* [Data extracts]
*** Begin section ***

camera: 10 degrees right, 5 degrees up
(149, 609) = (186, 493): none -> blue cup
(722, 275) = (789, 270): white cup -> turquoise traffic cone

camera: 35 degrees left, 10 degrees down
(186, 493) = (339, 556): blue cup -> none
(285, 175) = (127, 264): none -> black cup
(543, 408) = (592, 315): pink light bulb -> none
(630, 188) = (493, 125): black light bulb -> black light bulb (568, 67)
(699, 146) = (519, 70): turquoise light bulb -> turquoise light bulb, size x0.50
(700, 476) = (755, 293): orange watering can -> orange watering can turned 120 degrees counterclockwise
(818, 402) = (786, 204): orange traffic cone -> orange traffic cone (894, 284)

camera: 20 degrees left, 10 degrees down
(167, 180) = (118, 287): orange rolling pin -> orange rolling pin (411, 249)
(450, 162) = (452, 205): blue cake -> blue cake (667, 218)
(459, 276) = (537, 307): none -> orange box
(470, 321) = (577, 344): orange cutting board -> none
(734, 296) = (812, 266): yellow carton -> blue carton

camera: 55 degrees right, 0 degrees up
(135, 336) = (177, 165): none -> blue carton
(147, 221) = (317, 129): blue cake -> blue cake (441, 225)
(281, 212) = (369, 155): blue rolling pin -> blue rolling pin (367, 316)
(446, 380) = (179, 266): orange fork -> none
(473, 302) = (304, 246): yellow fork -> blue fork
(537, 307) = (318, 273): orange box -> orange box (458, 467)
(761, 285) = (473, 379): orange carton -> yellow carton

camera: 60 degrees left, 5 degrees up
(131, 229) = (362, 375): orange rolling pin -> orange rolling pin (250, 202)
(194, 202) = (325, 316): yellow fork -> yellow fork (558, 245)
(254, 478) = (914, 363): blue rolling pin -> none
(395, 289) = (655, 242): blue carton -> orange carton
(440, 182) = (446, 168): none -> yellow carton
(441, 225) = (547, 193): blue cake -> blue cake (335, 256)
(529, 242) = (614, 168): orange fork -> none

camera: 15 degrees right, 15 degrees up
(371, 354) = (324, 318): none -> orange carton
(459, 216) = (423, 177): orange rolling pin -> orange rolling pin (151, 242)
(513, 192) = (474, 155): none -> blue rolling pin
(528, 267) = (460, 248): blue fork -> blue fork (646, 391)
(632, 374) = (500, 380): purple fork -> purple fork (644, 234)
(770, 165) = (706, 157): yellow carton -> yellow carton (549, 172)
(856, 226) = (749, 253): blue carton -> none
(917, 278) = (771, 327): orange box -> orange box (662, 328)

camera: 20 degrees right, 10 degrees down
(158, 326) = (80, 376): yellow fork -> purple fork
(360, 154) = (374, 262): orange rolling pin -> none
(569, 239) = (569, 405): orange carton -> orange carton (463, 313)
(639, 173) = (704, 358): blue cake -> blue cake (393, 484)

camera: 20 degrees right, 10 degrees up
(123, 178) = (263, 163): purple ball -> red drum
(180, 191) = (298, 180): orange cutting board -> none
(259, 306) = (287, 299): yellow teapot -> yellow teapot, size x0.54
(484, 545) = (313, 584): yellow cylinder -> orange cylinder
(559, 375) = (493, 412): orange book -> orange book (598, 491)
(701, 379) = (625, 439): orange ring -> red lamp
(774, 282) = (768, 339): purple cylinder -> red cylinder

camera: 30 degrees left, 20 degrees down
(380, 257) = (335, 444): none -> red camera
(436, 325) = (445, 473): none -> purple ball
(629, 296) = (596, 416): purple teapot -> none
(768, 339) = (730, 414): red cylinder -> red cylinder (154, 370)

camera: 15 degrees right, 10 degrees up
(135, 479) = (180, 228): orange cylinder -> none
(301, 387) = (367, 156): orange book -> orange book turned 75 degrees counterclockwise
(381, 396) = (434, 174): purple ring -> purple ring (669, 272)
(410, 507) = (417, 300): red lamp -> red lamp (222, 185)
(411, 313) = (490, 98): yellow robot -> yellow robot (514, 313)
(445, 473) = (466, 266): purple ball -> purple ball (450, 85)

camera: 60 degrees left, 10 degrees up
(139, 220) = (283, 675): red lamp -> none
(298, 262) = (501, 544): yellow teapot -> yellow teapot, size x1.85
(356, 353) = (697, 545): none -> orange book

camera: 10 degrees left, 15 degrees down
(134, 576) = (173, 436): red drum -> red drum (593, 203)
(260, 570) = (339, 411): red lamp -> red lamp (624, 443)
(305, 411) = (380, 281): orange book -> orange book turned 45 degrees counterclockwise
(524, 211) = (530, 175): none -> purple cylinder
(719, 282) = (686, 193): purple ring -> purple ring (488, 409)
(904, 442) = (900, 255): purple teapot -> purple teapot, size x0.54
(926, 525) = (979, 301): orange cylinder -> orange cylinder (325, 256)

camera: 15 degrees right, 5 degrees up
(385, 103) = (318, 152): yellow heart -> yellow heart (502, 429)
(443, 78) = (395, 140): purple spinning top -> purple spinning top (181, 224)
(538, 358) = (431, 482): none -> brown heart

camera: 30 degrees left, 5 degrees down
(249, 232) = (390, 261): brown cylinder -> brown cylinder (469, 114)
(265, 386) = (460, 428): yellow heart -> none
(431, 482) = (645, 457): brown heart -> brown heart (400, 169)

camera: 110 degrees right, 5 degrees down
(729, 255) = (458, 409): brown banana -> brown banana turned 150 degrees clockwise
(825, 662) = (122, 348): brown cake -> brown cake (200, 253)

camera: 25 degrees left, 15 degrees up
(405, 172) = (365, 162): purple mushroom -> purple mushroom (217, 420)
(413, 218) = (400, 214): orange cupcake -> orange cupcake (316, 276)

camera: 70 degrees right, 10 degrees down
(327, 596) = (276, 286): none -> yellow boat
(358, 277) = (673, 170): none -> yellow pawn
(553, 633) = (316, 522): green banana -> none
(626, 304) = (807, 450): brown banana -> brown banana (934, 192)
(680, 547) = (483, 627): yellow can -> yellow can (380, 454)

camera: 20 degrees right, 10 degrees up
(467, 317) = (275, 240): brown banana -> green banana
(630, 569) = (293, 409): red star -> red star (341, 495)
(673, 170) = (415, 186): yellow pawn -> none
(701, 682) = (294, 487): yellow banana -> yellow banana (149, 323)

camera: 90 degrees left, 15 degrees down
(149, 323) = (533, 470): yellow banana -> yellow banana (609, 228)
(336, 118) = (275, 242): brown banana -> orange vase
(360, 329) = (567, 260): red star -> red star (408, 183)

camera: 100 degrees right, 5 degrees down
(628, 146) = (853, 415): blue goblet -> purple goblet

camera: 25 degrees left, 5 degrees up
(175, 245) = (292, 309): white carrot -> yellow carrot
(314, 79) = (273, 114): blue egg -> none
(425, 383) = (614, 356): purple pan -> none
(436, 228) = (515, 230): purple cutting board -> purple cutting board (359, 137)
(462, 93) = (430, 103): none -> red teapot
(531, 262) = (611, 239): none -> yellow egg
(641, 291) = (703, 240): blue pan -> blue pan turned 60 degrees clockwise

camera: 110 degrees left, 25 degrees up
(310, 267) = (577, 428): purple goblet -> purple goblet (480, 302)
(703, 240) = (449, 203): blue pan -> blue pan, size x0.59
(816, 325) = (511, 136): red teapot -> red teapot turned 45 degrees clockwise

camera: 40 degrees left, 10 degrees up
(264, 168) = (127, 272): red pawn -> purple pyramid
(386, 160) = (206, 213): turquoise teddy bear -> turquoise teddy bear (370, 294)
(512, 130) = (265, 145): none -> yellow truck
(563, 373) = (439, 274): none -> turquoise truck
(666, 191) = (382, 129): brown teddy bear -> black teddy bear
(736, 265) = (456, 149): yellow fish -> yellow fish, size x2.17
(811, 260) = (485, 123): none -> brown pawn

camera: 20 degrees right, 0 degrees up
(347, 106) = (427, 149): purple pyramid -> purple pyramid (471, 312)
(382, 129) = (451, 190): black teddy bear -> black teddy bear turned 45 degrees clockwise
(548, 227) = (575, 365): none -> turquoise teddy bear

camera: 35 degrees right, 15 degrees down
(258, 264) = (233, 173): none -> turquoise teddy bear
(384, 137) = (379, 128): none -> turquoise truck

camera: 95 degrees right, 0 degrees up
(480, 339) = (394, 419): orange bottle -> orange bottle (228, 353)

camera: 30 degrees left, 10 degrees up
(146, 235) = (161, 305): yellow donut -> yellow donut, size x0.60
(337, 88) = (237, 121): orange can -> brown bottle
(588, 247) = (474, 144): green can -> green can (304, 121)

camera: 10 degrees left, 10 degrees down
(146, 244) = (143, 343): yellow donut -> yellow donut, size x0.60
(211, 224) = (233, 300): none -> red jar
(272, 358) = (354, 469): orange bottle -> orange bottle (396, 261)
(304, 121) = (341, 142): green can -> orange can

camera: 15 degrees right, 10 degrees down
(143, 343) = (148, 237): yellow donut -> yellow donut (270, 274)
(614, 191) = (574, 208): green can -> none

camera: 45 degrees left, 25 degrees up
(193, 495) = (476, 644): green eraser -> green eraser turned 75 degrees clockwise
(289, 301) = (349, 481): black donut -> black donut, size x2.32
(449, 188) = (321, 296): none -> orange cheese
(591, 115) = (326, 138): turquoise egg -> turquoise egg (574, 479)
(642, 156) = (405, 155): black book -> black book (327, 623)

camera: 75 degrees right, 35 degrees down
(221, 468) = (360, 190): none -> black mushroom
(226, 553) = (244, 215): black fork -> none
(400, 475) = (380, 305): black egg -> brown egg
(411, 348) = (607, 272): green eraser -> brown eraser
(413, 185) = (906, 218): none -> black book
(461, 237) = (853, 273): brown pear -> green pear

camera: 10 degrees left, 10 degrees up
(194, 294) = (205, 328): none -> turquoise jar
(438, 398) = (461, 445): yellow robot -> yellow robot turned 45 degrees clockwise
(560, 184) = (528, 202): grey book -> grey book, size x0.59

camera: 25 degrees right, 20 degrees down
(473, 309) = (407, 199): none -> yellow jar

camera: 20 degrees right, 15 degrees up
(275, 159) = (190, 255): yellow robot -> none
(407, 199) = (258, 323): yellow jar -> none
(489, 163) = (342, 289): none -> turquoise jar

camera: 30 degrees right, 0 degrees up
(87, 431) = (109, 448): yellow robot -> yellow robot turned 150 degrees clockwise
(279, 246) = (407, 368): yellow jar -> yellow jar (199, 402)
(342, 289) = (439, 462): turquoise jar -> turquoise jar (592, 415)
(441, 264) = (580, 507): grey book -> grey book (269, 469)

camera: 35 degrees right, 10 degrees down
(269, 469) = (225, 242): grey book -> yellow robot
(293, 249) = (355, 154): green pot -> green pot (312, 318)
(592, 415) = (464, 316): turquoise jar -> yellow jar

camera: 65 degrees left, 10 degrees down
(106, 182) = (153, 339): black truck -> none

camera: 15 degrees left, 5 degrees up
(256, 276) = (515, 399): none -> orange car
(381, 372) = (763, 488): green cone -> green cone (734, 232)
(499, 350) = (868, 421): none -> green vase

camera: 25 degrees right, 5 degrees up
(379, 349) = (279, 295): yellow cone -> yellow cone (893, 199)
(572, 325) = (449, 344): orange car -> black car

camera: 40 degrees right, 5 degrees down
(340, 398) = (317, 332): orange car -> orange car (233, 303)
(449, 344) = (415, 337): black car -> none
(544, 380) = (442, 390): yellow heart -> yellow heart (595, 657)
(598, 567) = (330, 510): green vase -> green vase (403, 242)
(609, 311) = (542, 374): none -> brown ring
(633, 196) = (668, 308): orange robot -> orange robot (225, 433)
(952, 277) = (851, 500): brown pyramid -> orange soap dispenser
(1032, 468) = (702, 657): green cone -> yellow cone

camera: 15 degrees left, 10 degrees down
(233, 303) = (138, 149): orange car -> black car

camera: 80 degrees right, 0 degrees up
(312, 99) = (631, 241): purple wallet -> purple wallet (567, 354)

*** End section ***

* [Exercise instructions] Copy verbatim, from the listing above, each line from the one containing "(734, 296) = (812, 266): yellow" down to the one containing "(473, 302) = (304, 246): yellow", inclusive.

* [Completed task]
(734, 296) = (812, 266): yellow carton -> blue carton

camera: 55 degrees right, 0 degrees up
(135, 336) = (177, 165): none -> blue carton
(147, 221) = (317, 129): blue cake -> blue cake (441, 225)
(281, 212) = (369, 155): blue rolling pin -> blue rolling pin (367, 316)
(446, 380) = (179, 266): orange fork -> none
(473, 302) = (304, 246): yellow fork -> blue fork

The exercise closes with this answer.